→ Task prompt
Give back, unchanged, the line containing "MATRIX1 pin CLK: A11 -> B9" and every line after it up to the end of the listing.

══════

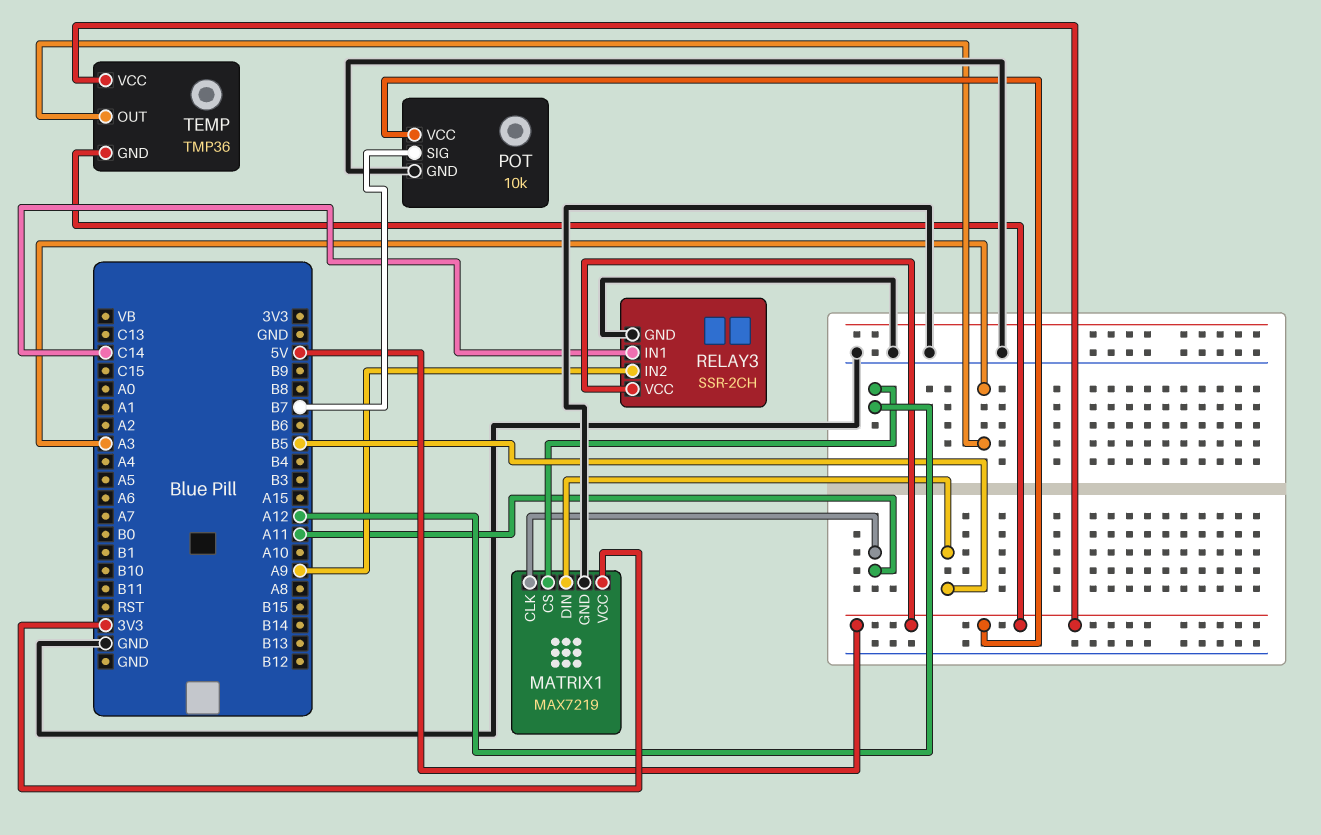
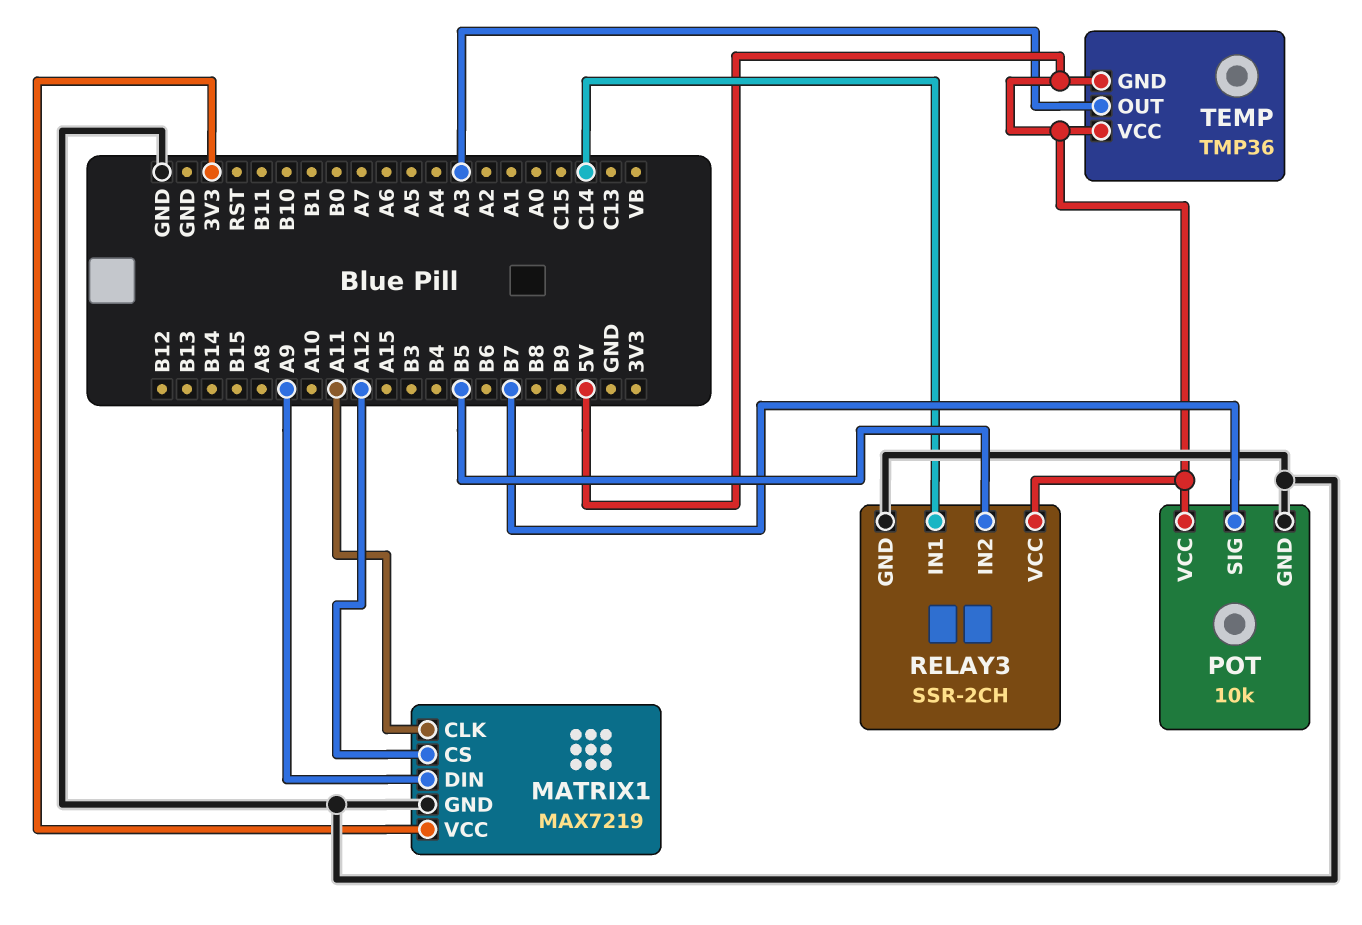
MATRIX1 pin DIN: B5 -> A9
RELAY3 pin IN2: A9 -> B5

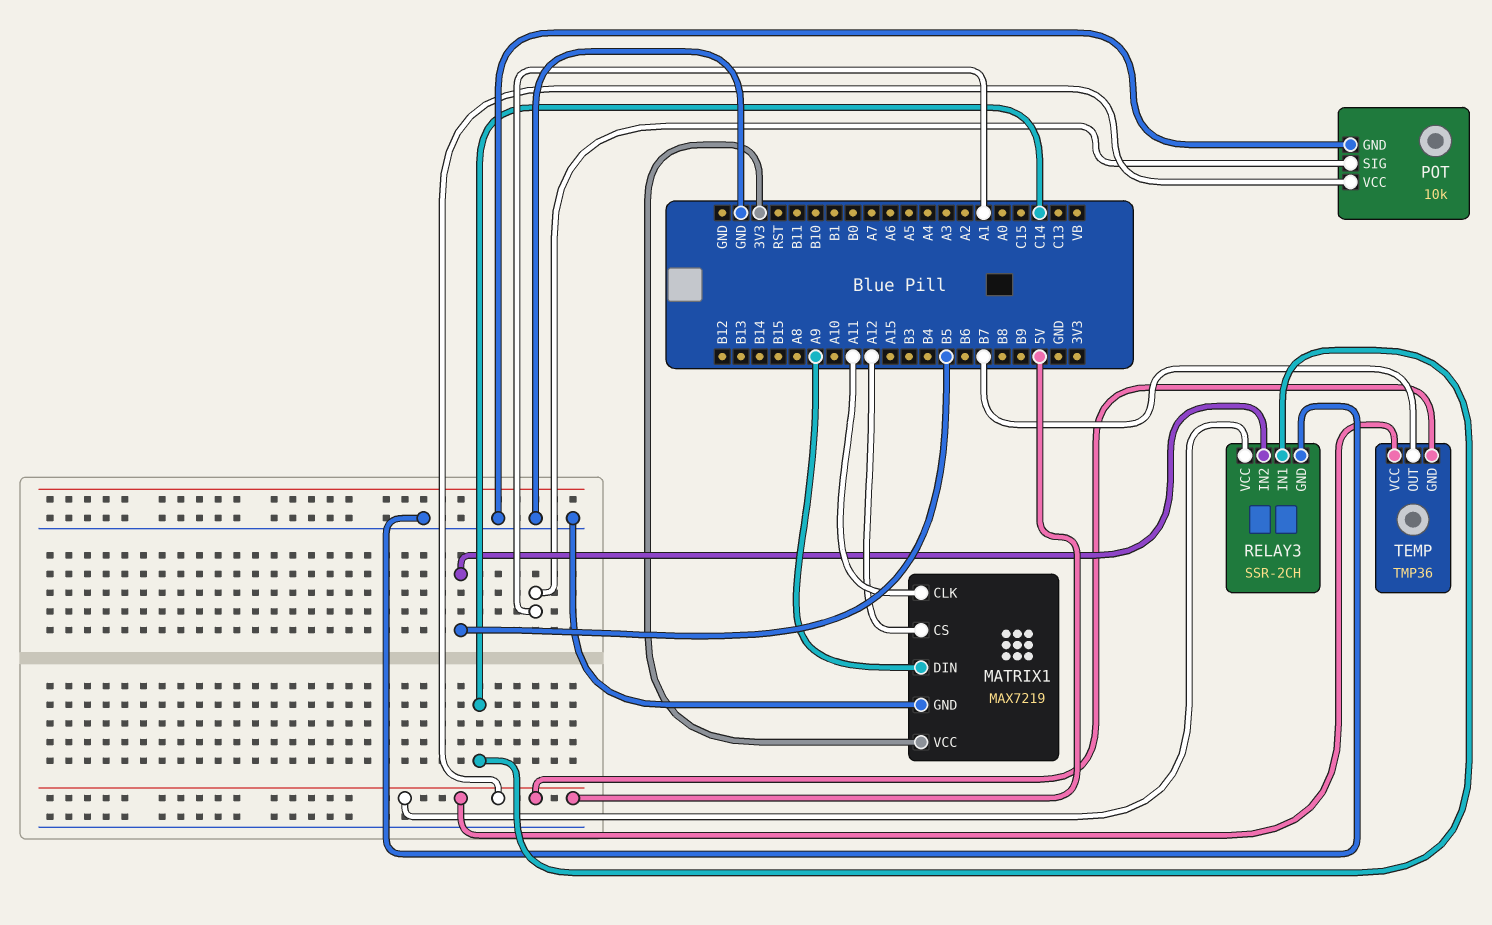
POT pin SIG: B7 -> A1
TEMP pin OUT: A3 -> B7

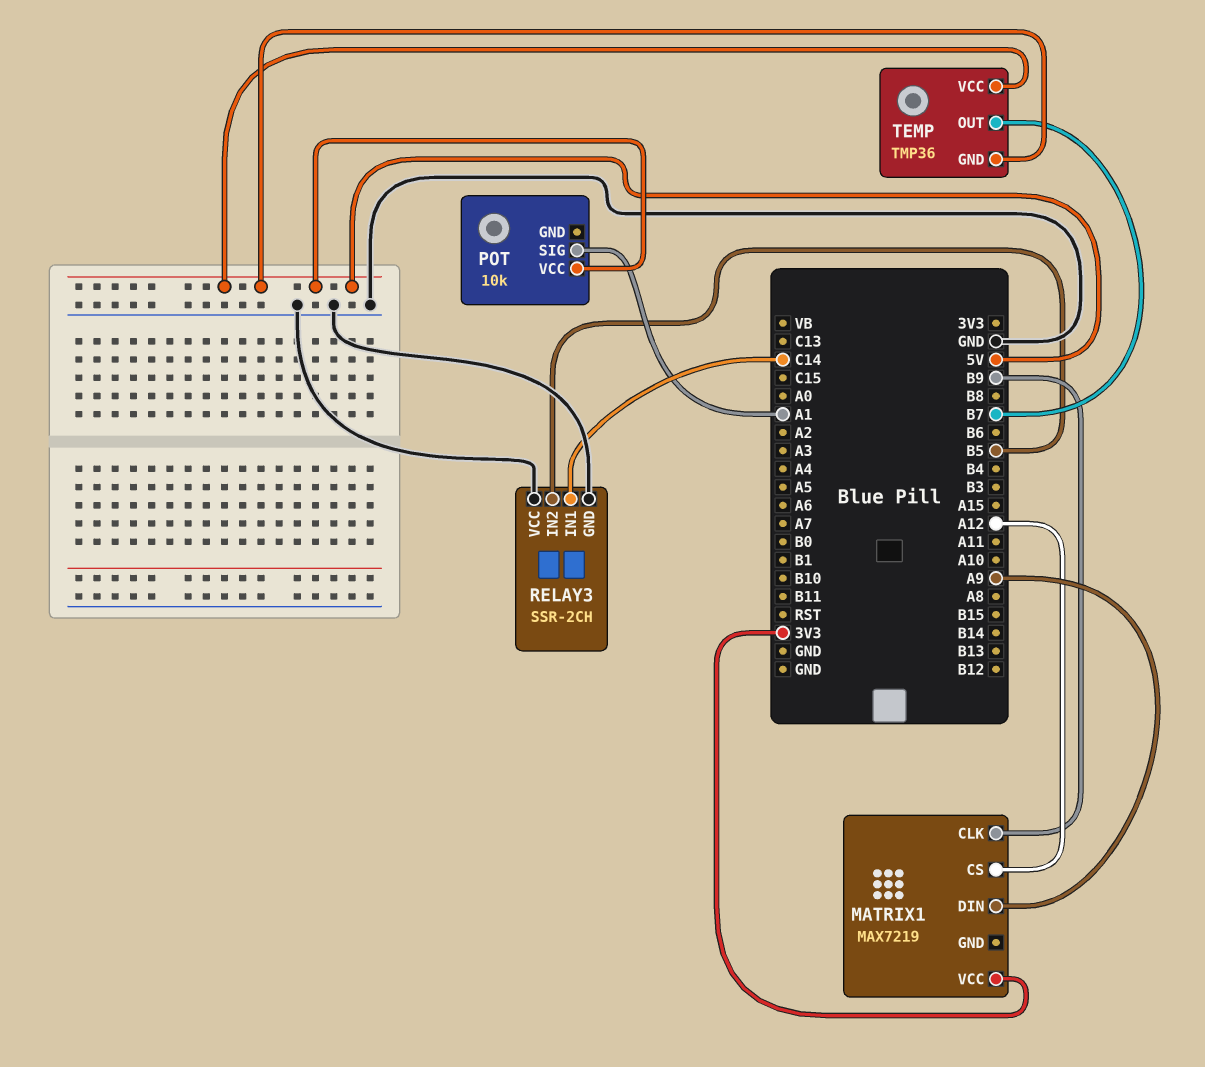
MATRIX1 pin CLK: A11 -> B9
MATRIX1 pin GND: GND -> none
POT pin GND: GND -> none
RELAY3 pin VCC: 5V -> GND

══════

→ Result of the exercise
MATRIX1 pin CLK: A11 -> B9
MATRIX1 pin GND: GND -> none
POT pin GND: GND -> none
RELAY3 pin VCC: 5V -> GND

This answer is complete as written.